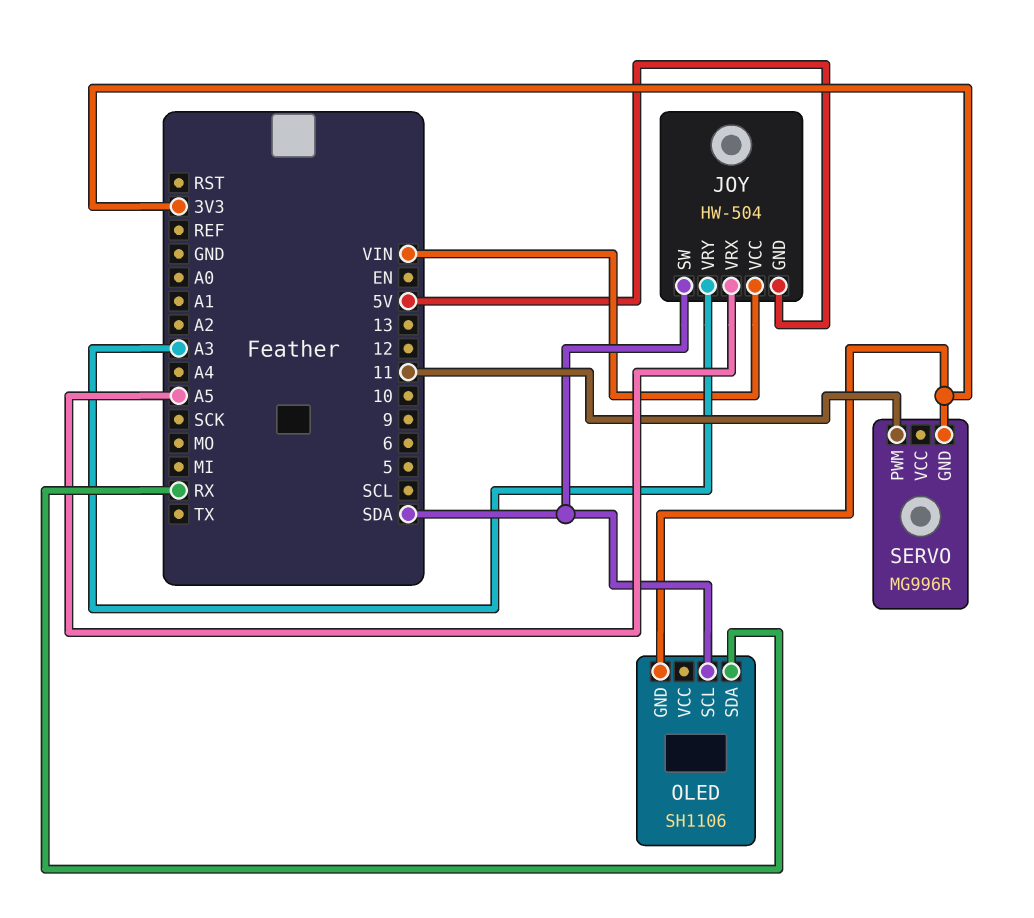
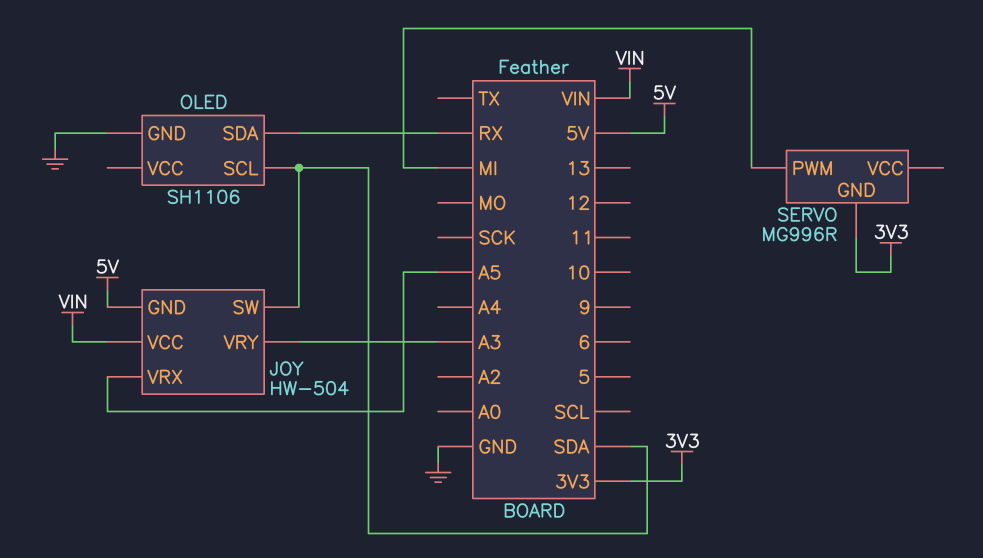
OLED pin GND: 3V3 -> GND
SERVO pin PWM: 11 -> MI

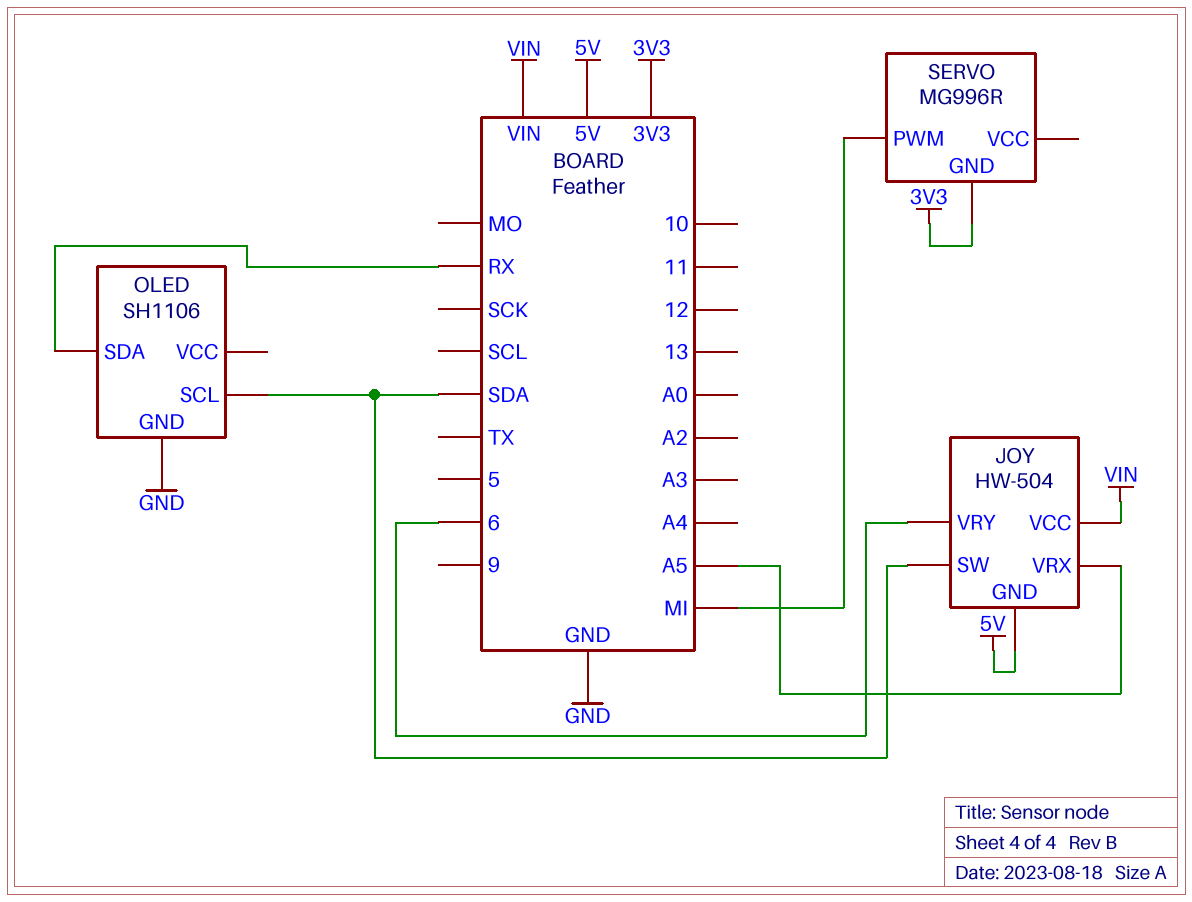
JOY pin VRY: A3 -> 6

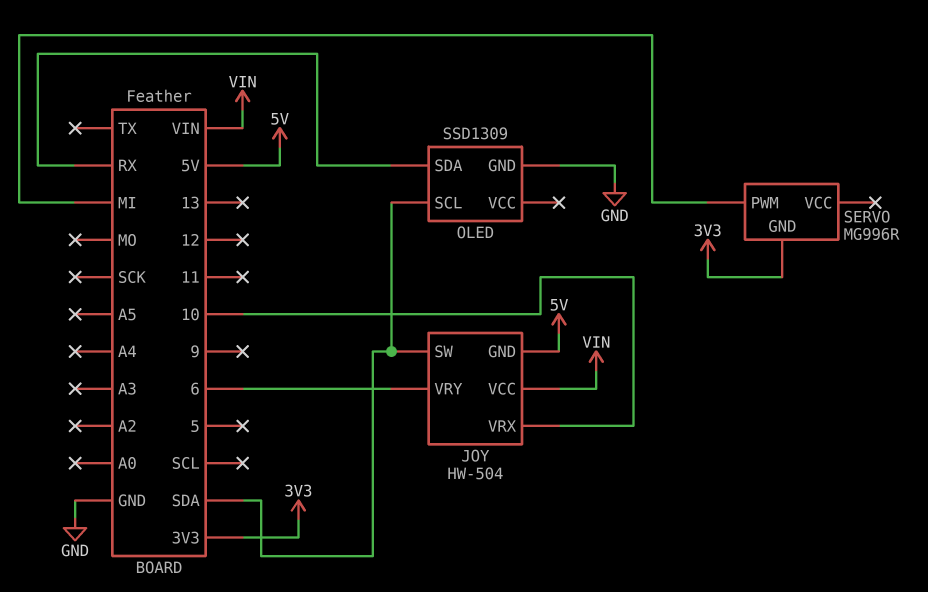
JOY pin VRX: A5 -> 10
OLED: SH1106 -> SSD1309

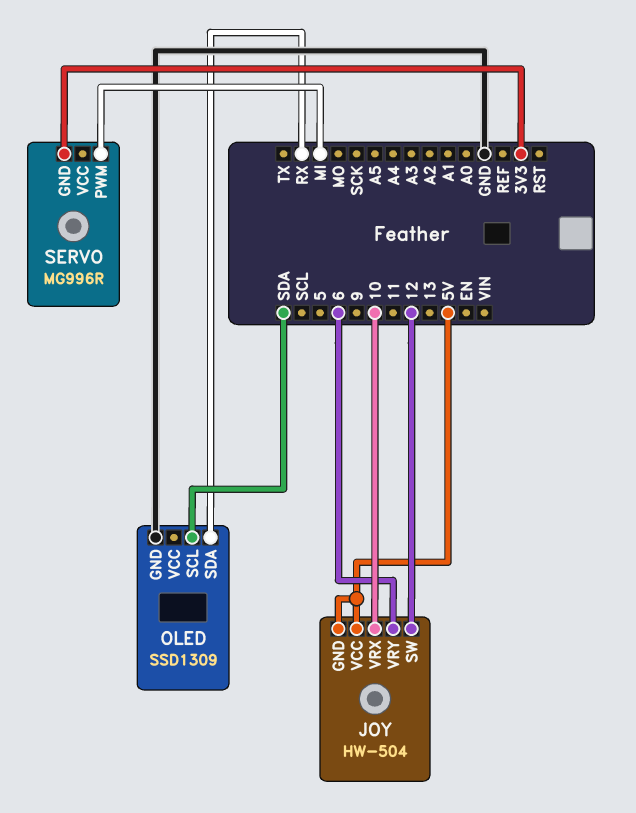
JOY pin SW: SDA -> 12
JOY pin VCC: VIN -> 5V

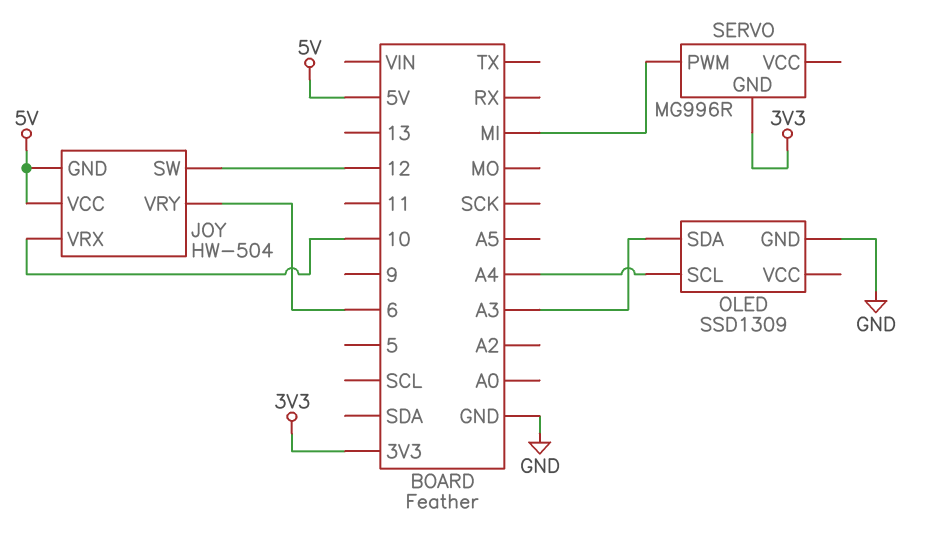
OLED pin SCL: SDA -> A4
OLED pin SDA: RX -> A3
○ ○ ○ ○ ○
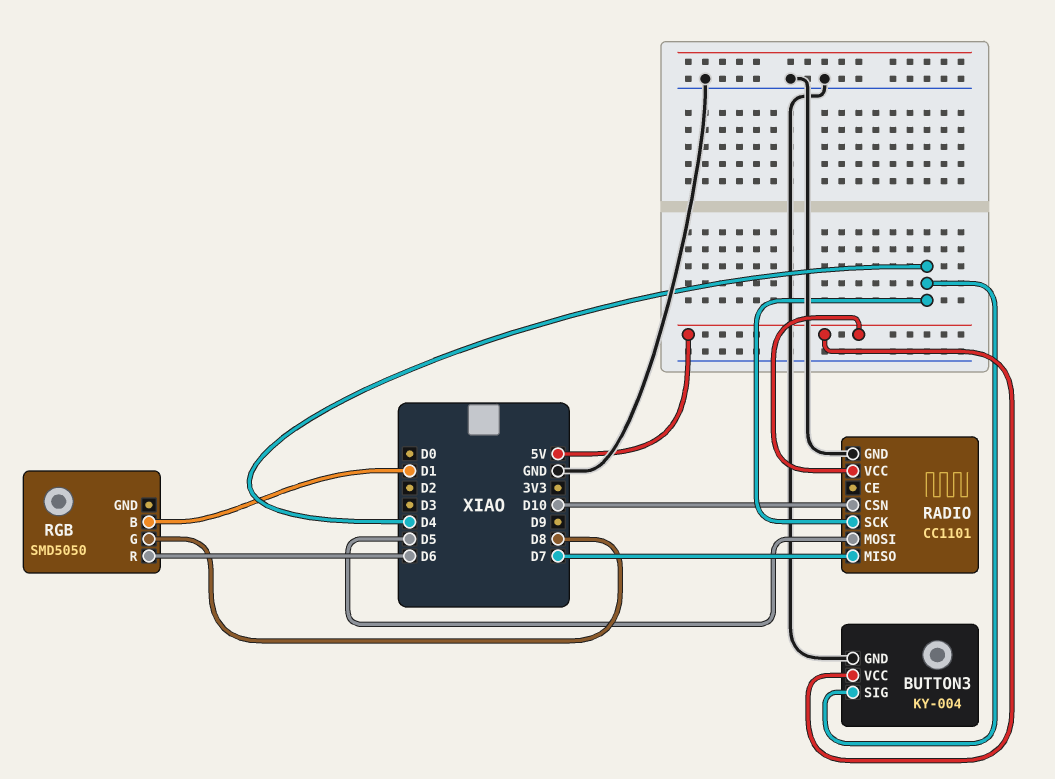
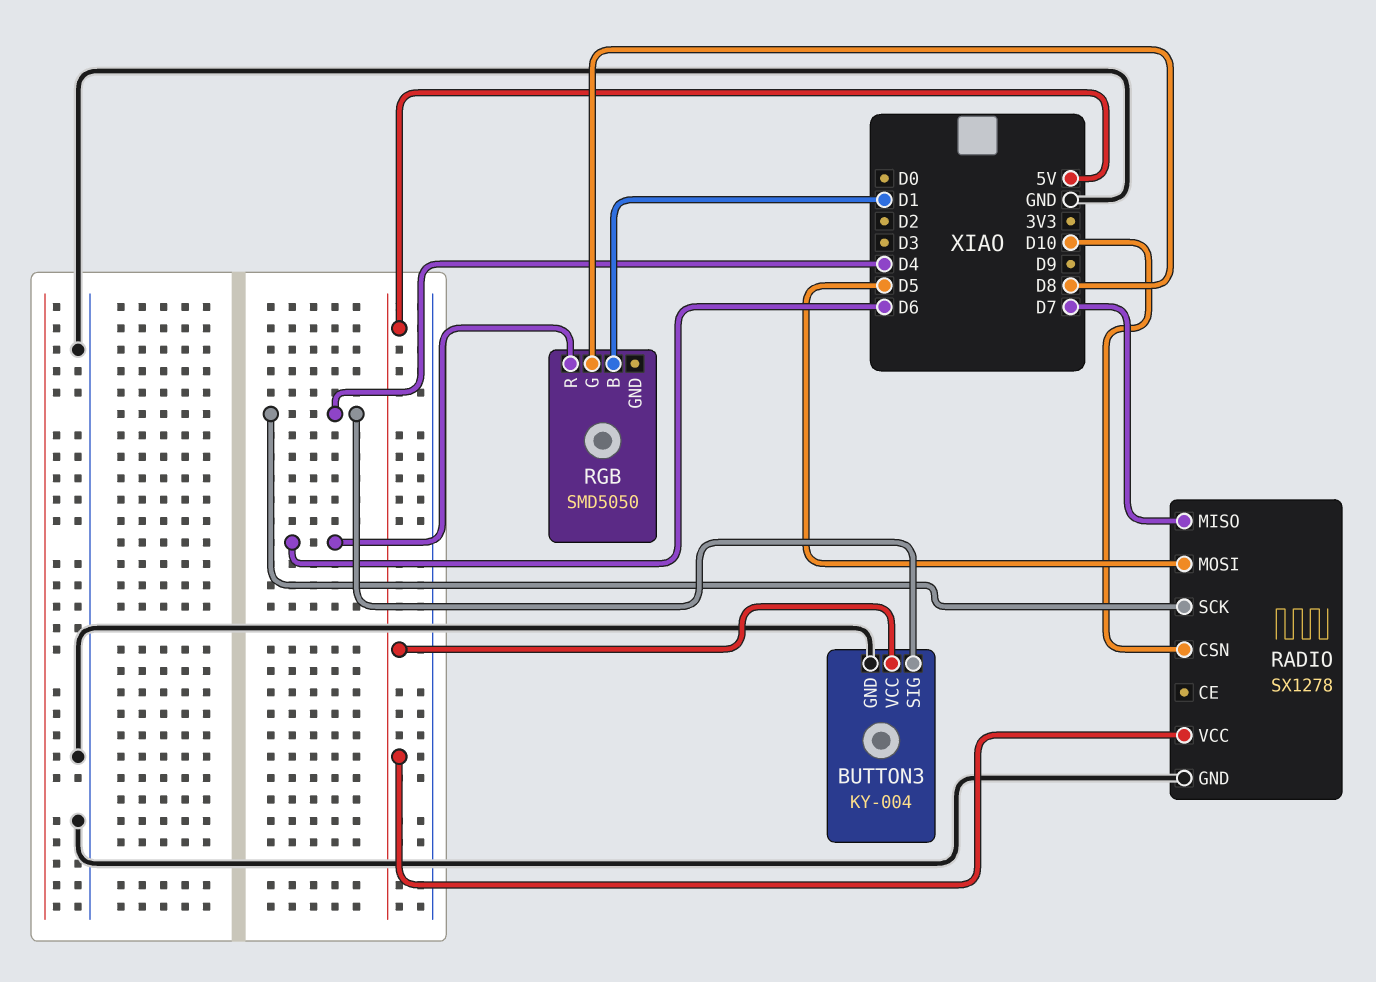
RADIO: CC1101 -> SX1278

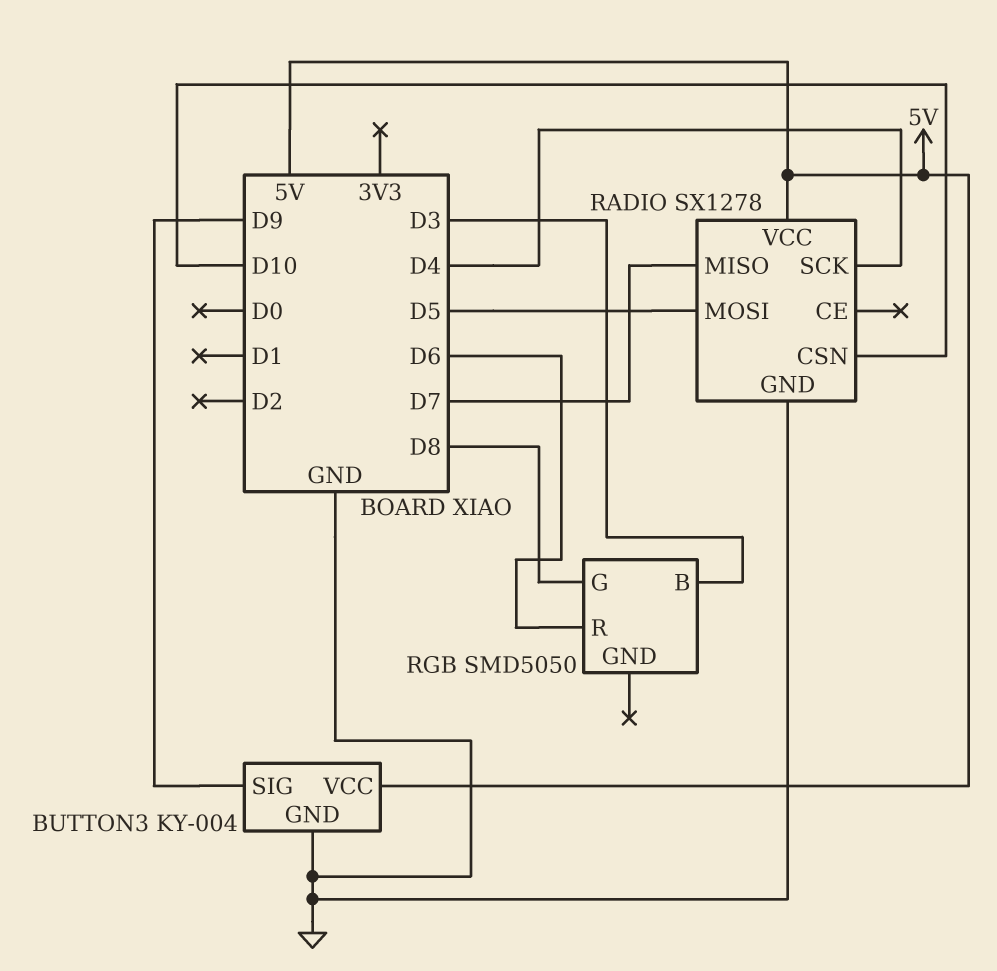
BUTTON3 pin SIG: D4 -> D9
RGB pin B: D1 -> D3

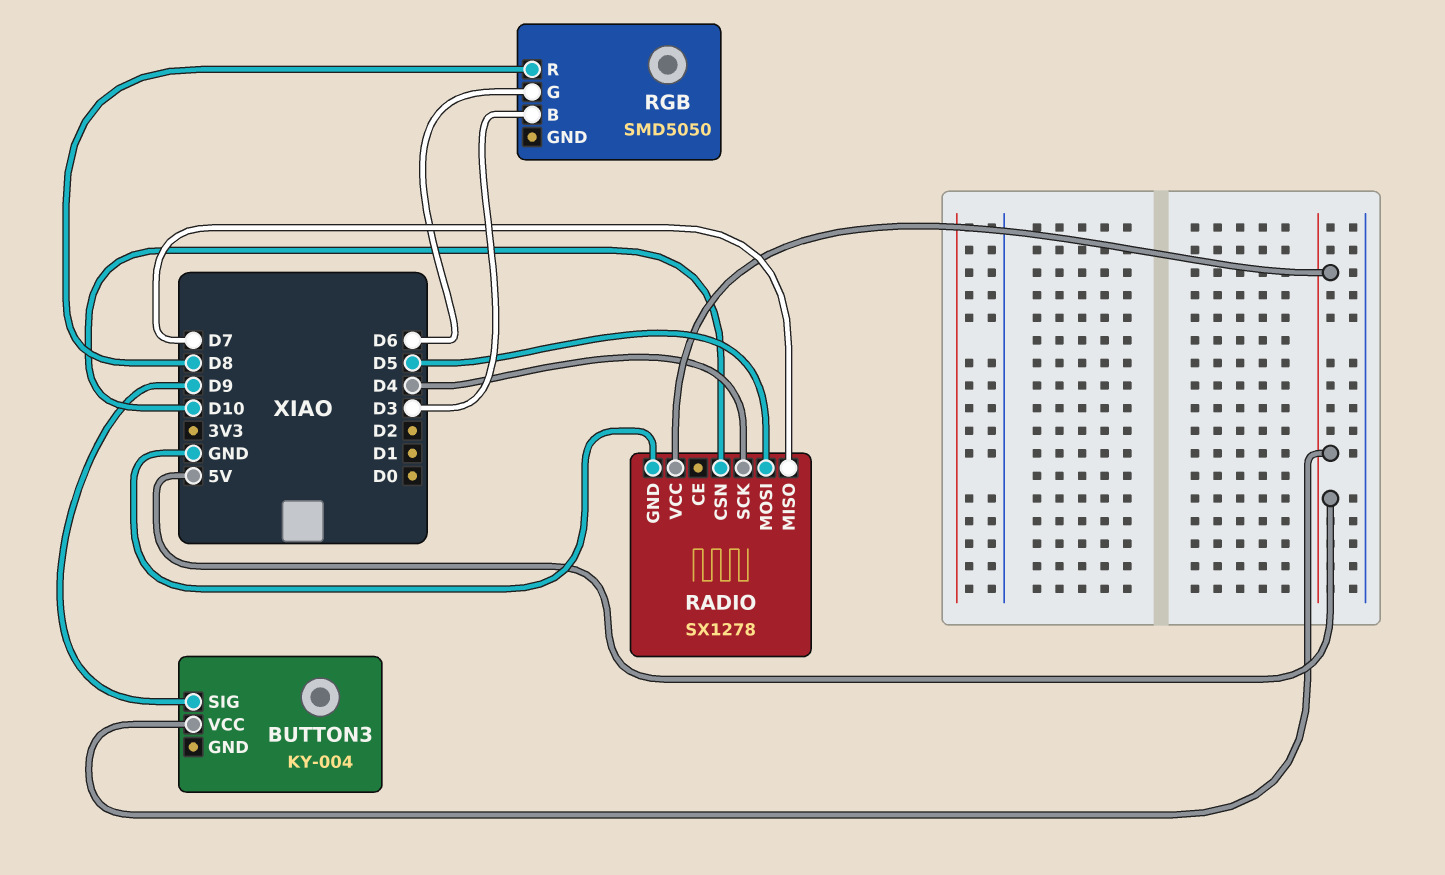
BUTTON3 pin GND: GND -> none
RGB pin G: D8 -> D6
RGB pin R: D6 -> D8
○ ○ ○ ○ ○
Treat the line with "JOY pin VRX: A5 -> 10" as the start and the line with "OLED pin SDA: RX -> A3" as the end, and return exactly that span of the data above, both ends included, without pictures.

» **Your response**:
JOY pin VRX: A5 -> 10
OLED: SH1106 -> SSD1309

JOY pin SW: SDA -> 12
JOY pin VCC: VIN -> 5V

OLED pin SCL: SDA -> A4
OLED pin SDA: RX -> A3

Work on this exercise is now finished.